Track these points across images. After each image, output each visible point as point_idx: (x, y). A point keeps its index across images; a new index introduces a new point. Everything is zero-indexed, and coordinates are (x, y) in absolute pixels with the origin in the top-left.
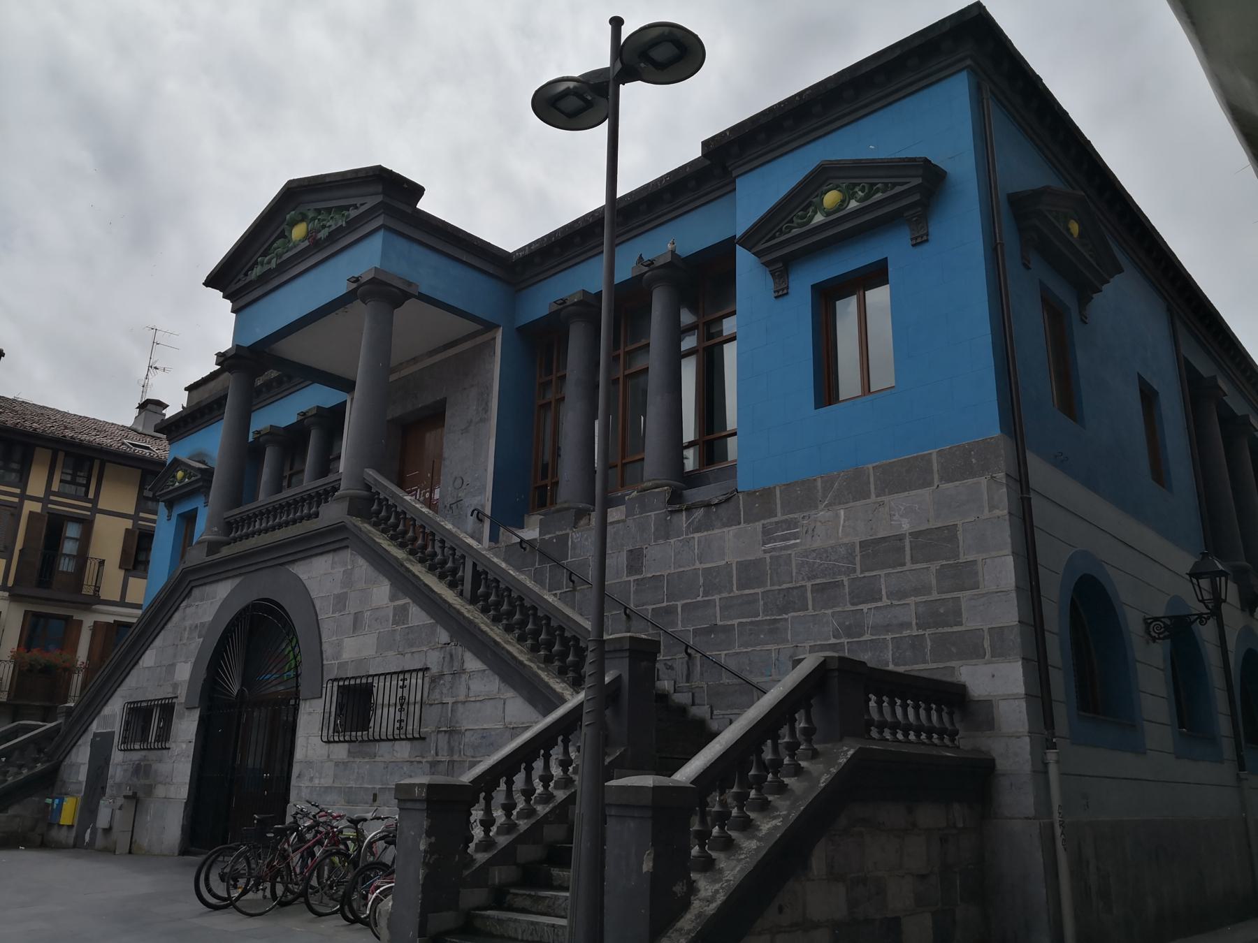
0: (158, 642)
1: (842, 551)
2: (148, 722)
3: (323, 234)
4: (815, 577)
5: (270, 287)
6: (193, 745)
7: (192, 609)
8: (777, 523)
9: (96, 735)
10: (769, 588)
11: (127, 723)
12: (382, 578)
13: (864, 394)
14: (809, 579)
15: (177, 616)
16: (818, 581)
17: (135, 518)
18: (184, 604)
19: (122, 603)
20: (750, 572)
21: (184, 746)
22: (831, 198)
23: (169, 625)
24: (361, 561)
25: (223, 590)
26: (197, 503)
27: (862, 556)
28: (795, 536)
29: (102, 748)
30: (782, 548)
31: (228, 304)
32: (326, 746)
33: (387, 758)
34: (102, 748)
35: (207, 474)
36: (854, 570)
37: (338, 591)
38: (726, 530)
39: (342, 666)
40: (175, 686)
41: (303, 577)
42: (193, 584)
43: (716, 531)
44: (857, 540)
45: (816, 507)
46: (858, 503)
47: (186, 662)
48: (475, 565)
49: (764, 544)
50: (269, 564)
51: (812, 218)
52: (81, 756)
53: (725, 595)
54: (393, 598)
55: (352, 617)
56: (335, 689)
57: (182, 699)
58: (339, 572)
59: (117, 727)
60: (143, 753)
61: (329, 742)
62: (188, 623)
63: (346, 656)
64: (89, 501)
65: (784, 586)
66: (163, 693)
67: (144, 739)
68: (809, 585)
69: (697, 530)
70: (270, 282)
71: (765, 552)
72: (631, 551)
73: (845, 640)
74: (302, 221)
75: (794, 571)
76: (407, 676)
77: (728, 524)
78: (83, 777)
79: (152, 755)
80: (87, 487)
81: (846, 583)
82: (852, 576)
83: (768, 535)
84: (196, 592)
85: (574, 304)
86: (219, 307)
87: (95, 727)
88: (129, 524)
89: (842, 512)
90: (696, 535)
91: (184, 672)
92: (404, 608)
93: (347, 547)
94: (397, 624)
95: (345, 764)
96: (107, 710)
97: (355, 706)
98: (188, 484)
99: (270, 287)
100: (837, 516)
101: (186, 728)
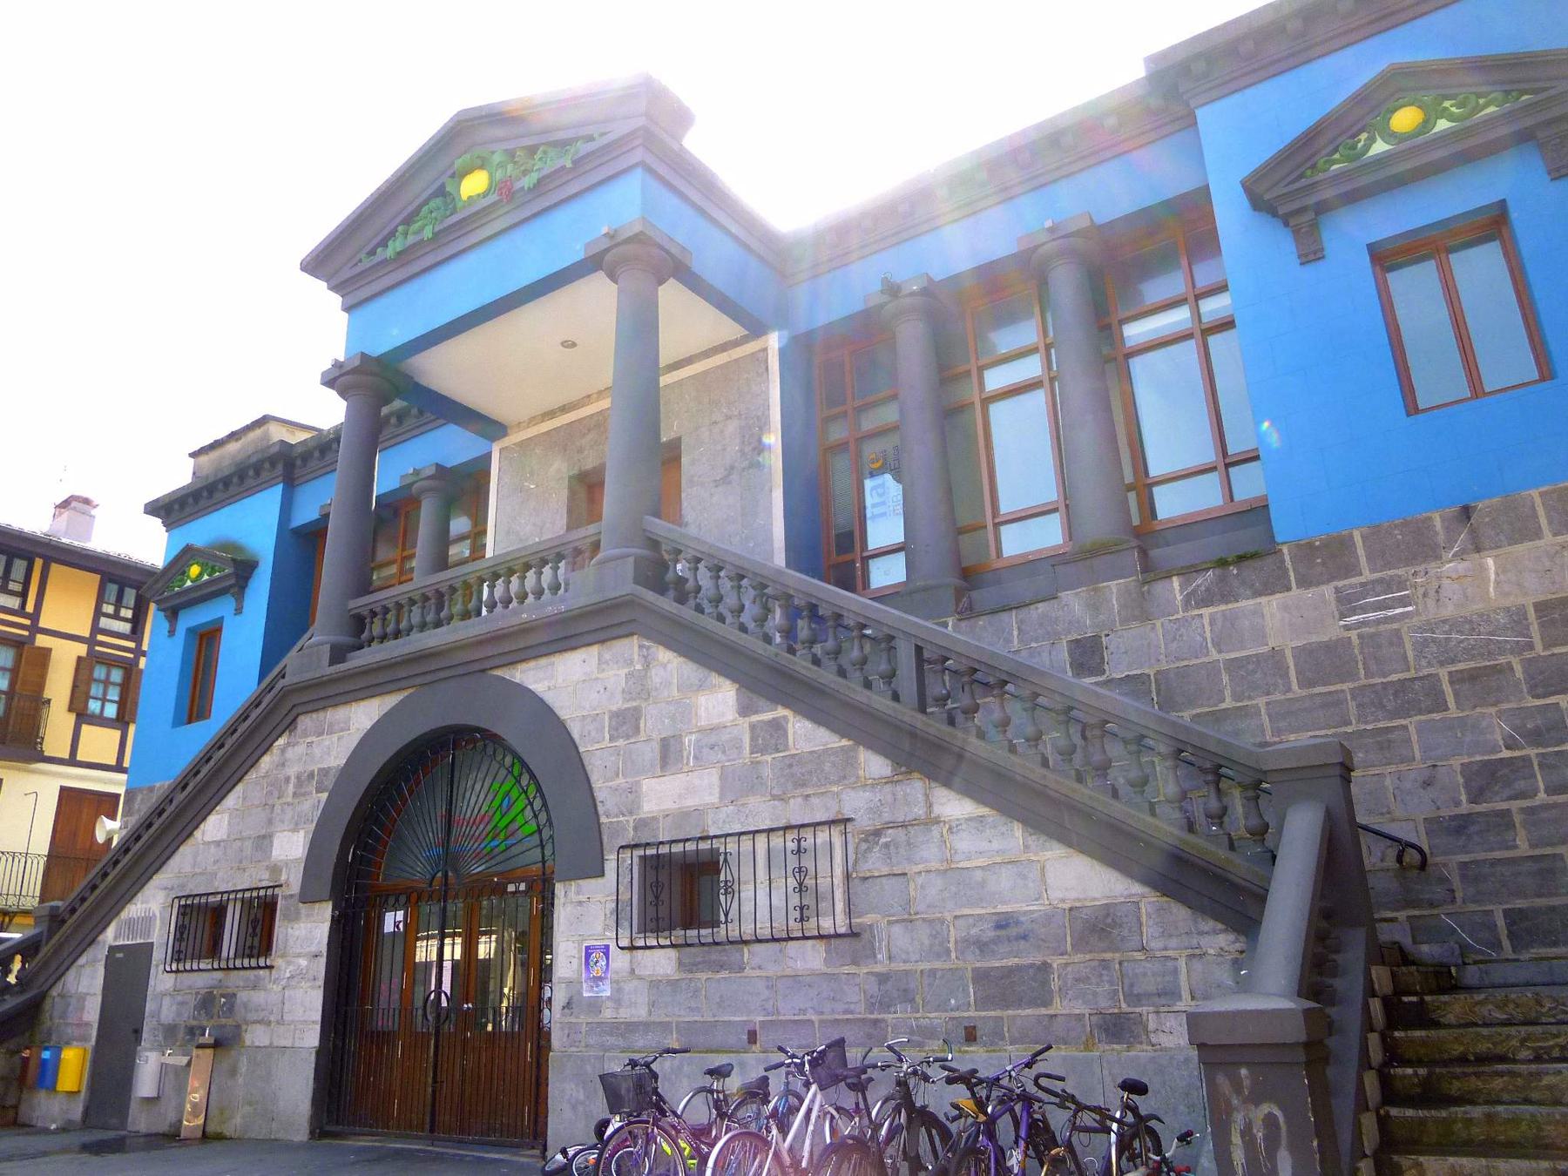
0: (231, 801)
1: (1502, 619)
2: (229, 929)
3: (528, 181)
4: (1453, 662)
5: (415, 268)
6: (323, 960)
7: (300, 749)
8: (1363, 585)
9: (112, 949)
10: (1364, 682)
11: (181, 930)
12: (715, 679)
13: (1542, 379)
14: (1442, 664)
15: (266, 762)
16: (1461, 666)
17: (91, 641)
18: (281, 741)
19: (72, 761)
20: (1324, 661)
21: (303, 962)
22: (1405, 119)
23: (252, 775)
24: (664, 655)
25: (363, 716)
26: (222, 608)
27: (1542, 625)
28: (1403, 602)
29: (128, 971)
30: (1378, 622)
31: (336, 300)
32: (627, 955)
33: (772, 970)
34: (128, 971)
35: (244, 569)
36: (1531, 646)
37: (618, 704)
38: (1263, 600)
39: (641, 825)
40: (275, 869)
41: (538, 687)
42: (300, 709)
43: (1243, 604)
44: (1529, 602)
45: (1438, 557)
46: (1520, 548)
47: (295, 830)
48: (919, 649)
49: (1342, 616)
50: (348, 687)
51: (1367, 147)
52: (86, 983)
53: (1278, 696)
54: (744, 710)
55: (656, 746)
56: (636, 860)
57: (295, 886)
58: (616, 677)
59: (160, 936)
60: (219, 975)
61: (632, 948)
62: (292, 771)
63: (649, 807)
64: (26, 616)
65: (1394, 677)
66: (253, 877)
67: (214, 950)
68: (1443, 673)
69: (1206, 602)
70: (413, 263)
71: (1347, 628)
72: (1077, 641)
73: (1532, 752)
74: (482, 167)
75: (1410, 654)
76: (803, 833)
77: (1267, 589)
78: (92, 1012)
79: (236, 978)
80: (24, 595)
81: (1518, 668)
82: (1528, 655)
83: (1347, 604)
84: (305, 722)
85: (912, 294)
86: (324, 301)
87: (110, 936)
88: (82, 650)
89: (1490, 562)
90: (1206, 612)
91: (291, 847)
92: (778, 726)
93: (632, 634)
94: (763, 751)
95: (673, 984)
96: (134, 910)
97: (682, 891)
98: (207, 583)
99: (415, 268)
100: (1483, 569)
101: (307, 935)
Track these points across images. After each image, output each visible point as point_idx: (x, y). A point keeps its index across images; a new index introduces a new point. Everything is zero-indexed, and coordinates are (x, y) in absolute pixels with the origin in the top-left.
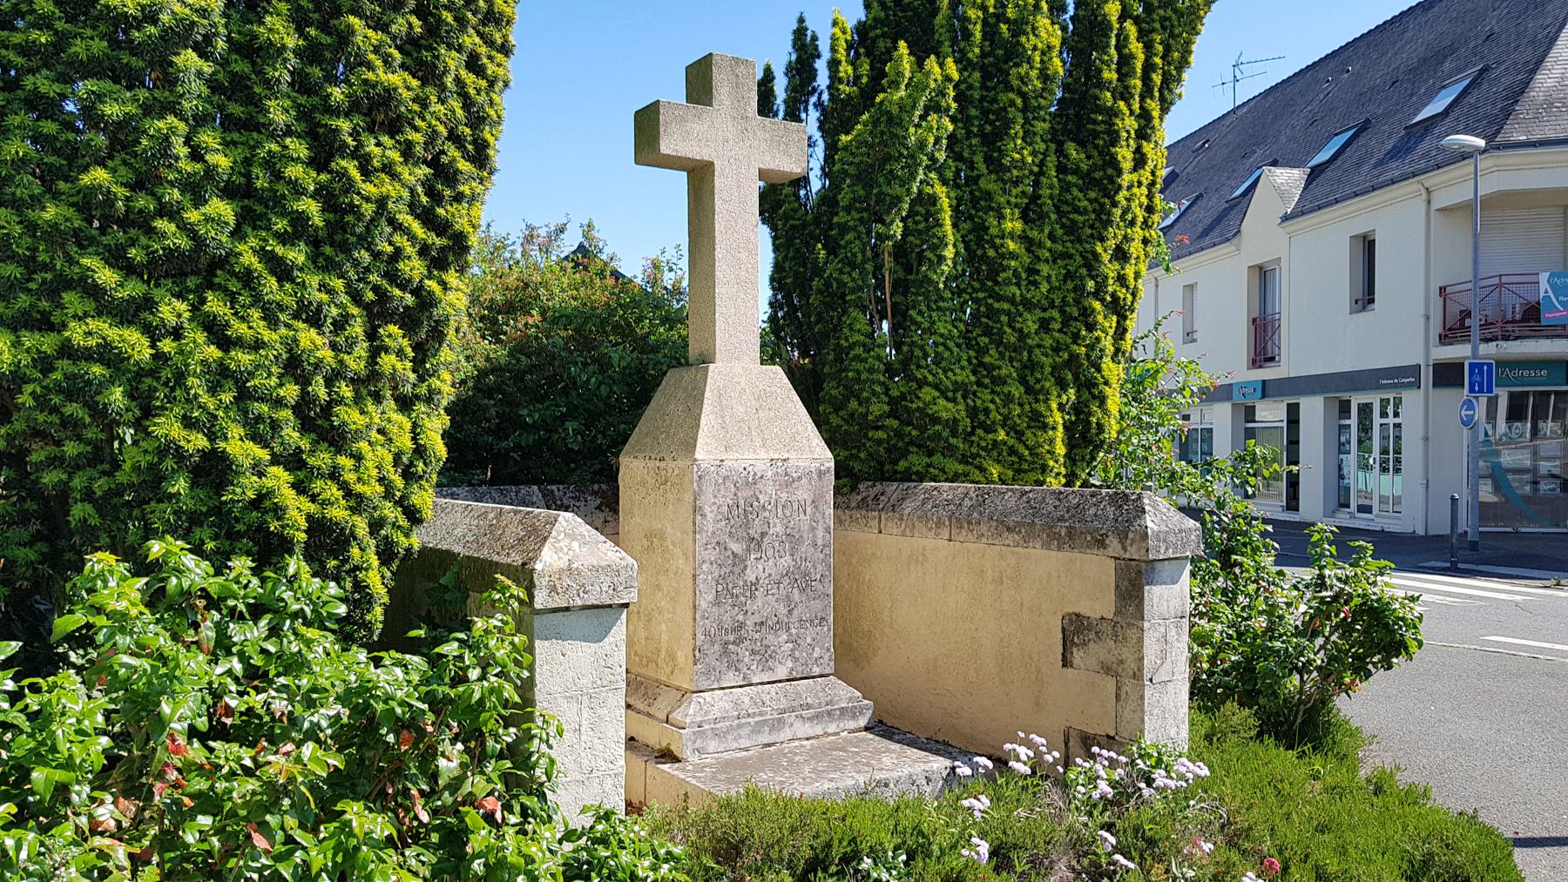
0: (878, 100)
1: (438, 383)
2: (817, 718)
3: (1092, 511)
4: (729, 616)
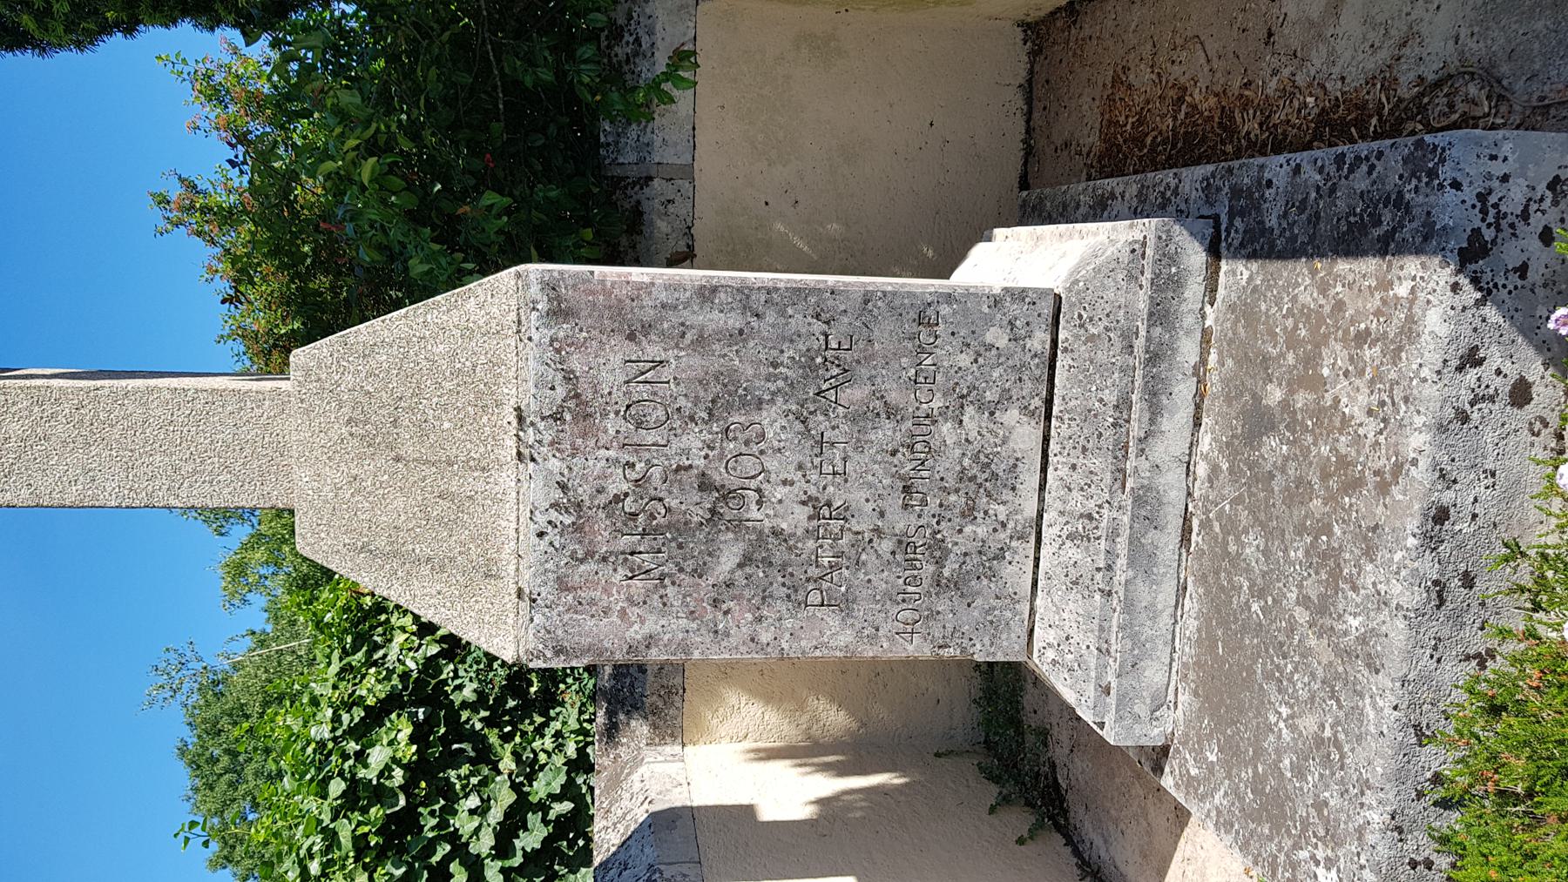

**Required task**
Recast every line of the entries above as a Markdown table with two columns, Row for a running number and Line for the text, skipping any blank lines. Leave the pictures out of the table.

**Result of the task**
| Row | Line |
|---|---|
| 1 | Track these points across images. After each image, output each visible point as point_idx: (x, y). A point keeps its index across images; a new index introduces a new point. Everything is zero-indexed, and coordinates are (x, y) in absolute pixels with the origin in the top-left. |
| 2 | 0: (158, 642) |
| 3 | 1: (842, 551) |
| 4 | 2: (148, 722) |
| 5 | 3: (323, 234) |
| 6 | 4: (815, 577) |
| 7 | 5: (270, 287) |
| 8 | 6: (193, 745) |
| 9 | 7: (192, 609) |
| 10 | 8: (777, 523) |
| 11 | 9: (96, 735) |
| 12 | 10: (769, 588) |
| 13 | 11: (127, 723) |
| 14 | 12: (382, 578) |
| 15 | 13: (864, 394) |
| 16 | 14: (809, 579) |
| 17 | 15: (177, 616) |
| 18 | 16: (818, 581) |
| 19 | 17: (135, 518) |
| 20 | 18: (184, 604) |
| 21 | 19: (122, 603) |
| 22 | 20: (750, 572) |
| 23 | 21: (184, 746) |
| 24 | 22: (831, 198) |
| 25 | 23: (169, 625) |
| 26 | 24: (361, 561) |
| 27 | 25: (223, 590) |
| 28 | 26: (197, 503) |
| 29 | 27: (862, 556) |
| 30 | 28: (795, 536) |
| 31 | 29: (102, 748) |
| 32 | 30: (782, 548) |
| 33 | 31: (228, 304) |
| 34 | 32: (326, 746) |
| 35 | 33: (387, 758) |
| 36 | 34: (102, 748) |
| 37 | 35: (207, 474) |
| 38 | 36: (854, 570) |
| 39 | 37: (338, 591) |
| 40 | 38: (726, 530) |
| 41 | 39: (342, 666) |
| 42 | 40: (175, 686) |
| 43 | 41: (303, 577) |
| 44 | 42: (193, 584) |
| 45 | 43: (716, 531) |
| 46 | 44: (857, 540) |
| 47 | 45: (816, 507) |
| 48 | 46: (858, 503) |
| 49 | 47: (186, 662) |
| 50 | 48: (475, 565) |
| 51 | 49: (764, 544) |
| 52 | 50: (269, 564) |
| 53 | 51: (812, 218) |
| 54 | 52: (81, 756) |
| 55 | 53: (725, 595) |
| 56 | 54: (393, 598) |
| 57 | 55: (352, 617) |
| 58 | 56: (335, 689) |
| 59 | 57: (182, 699) |
| 60 | 58: (339, 572) |
| 61 | 59: (117, 727) |
| 62 | 60: (143, 753) |
| 63 | 61: (329, 742) |
| 64 | 62: (188, 623) |
| 65 | 63: (346, 656) |
| 66 | 64: (89, 501) |
| 67 | 65: (784, 586) |
| 68 | 66: (163, 693) |
| 69 | 67: (144, 739) |
| 70 | 68: (809, 585) |
| 71 | 69: (697, 530) |
| 72 | 70: (270, 282) |
| 73 | 71: (765, 552) |
| 74 | 72: (631, 551) |
| 75 | 73: (845, 640) |
| 76 | 74: (302, 221) |
| 77 | 75: (794, 571) |
| 78 | 76: (407, 676) |
| 79 | 77: (728, 524) |
| 80 | 78: (83, 777) |
| 81 | 79: (152, 755) |
| 82 | 80: (87, 487) |
| 83 | 81: (846, 583) |
| 84 | 82: (852, 576) |
| 85 | 83: (768, 535) |
| 86 | 84: (196, 592) |
| 87 | 85: (574, 304) |
| 88 | 86: (219, 307) |
| 89 | 87: (95, 727) |
| 90 | 88: (129, 524) |
| 91 | 89: (842, 512) |
| 92 | 90: (696, 535) |
| 93 | 91: (184, 672) |
| 94 | 92: (404, 608) |
| 95 | 93: (347, 547) |
| 96 | 94: (397, 624) |
| 97 | 95: (345, 764) |
| 98 | 96: (107, 710) |
| 99 | 97: (355, 706) |
| 100 | 98: (188, 484) |
| 101 | 99: (270, 287) |
| 102 | 100: (837, 516) |
| 103 | 101: (186, 728) |
| 104 | 0: (231, 801) |
| 105 | 1: (1502, 619) |
| 106 | 2: (229, 929) |
| 107 | 3: (528, 181) |
| 108 | 4: (1453, 662) |
| 109 | 5: (415, 268) |
| 110 | 6: (323, 960) |
| 111 | 7: (300, 749) |
| 112 | 8: (1363, 585) |
| 113 | 9: (112, 949) |
| 114 | 10: (1364, 682) |
| 115 | 11: (181, 930) |
| 116 | 12: (715, 679) |
| 117 | 13: (1542, 379) |
| 118 | 14: (1442, 664) |
| 119 | 15: (266, 762) |
| 120 | 16: (1461, 666) |
| 121 | 17: (91, 641) |
| 122 | 18: (281, 741) |
| 123 | 19: (72, 761) |
| 124 | 20: (1324, 661) |
| 125 | 21: (303, 962) |
| 126 | 22: (1405, 119) |
| 127 | 23: (252, 775) |
| 128 | 24: (664, 655) |
| 129 | 25: (363, 716) |
| 130 | 26: (222, 608) |
| 131 | 27: (1542, 625) |
| 132 | 28: (1403, 602) |
| 133 | 29: (128, 971) |
| 134 | 30: (1378, 622) |
| 135 | 31: (336, 300) |
| 136 | 32: (627, 955) |
| 137 | 33: (772, 970) |
| 138 | 34: (128, 971) |
| 139 | 35: (244, 569) |
| 140 | 36: (1531, 646) |
| 141 | 37: (618, 704) |
| 142 | 38: (1263, 600) |
| 143 | 39: (641, 825) |
| 144 | 40: (275, 869) |
| 145 | 41: (538, 687) |
| 146 | 42: (300, 709) |
| 147 | 43: (1243, 604) |
| 148 | 44: (1529, 602) |
| 149 | 45: (1438, 557) |
| 150 | 46: (1520, 548) |
| 151 | 47: (295, 830) |
| 152 | 48: (919, 649) |
| 153 | 49: (1342, 616) |
| 154 | 50: (348, 687) |
| 155 | 51: (1367, 147) |
| 156 | 52: (86, 983) |
| 157 | 53: (1278, 696) |
| 158 | 54: (744, 710) |
| 159 | 55: (656, 746) |
| 160 | 56: (636, 860) |
| 161 | 57: (295, 886) |
| 162 | 58: (616, 677) |
| 163 | 59: (160, 936) |
| 164 | 60: (219, 975) |
| 165 | 61: (632, 948) |
| 166 | 62: (292, 771) |
| 167 | 63: (649, 807) |
| 168 | 64: (26, 616) |
| 169 | 65: (1394, 677) |
| 170 | 66: (253, 877) |
| 171 | 67: (214, 950) |
| 172 | 68: (1443, 673) |
| 173 | 69: (1206, 602) |
| 174 | 70: (413, 263) |
| 175 | 71: (1347, 628) |
| 176 | 72: (1077, 641) |
| 177 | 73: (1532, 752) |
| 178 | 74: (482, 167) |
| 179 | 75: (1410, 654) |
| 180 | 76: (803, 833) |
| 181 | 77: (1267, 589) |
| 182 | 78: (92, 1012) |
| 183 | 79: (236, 978) |
| 184 | 80: (24, 595) |
| 185 | 81: (1518, 668) |
| 186 | 82: (1528, 655) |
| 187 | 83: (1347, 604) |
| 188 | 84: (305, 722) |
| 189 | 85: (912, 294) |
| 190 | 86: (324, 301) |
| 191 | 87: (110, 936) |
| 192 | 88: (82, 650) |
| 193 | 89: (1490, 562) |
| 194 | 90: (1206, 612) |
| 195 | 91: (291, 847) |
| 196 | 92: (778, 726) |
| 197 | 93: (632, 634) |
| 198 | 94: (763, 751) |
| 199 | 95: (673, 984) |
| 200 | 96: (134, 910) |
| 201 | 97: (682, 891) |
| 202 | 98: (207, 583) |
| 203 | 99: (415, 268) |
| 204 | 100: (1483, 569) |
| 205 | 101: (307, 935) |
| 206 | Track these points across images. After each image, output each visible point as point_idx: (x, y). A point keeps its index across images; a new index introduces a new point. Everything is zero-indexed, and coordinates are (x, y) in absolute pixels with the origin in the top-left. |
| 207 | 0: (878, 100) |
| 208 | 1: (438, 383) |
| 209 | 2: (817, 718) |
| 210 | 3: (1092, 511) |
| 211 | 4: (729, 616) |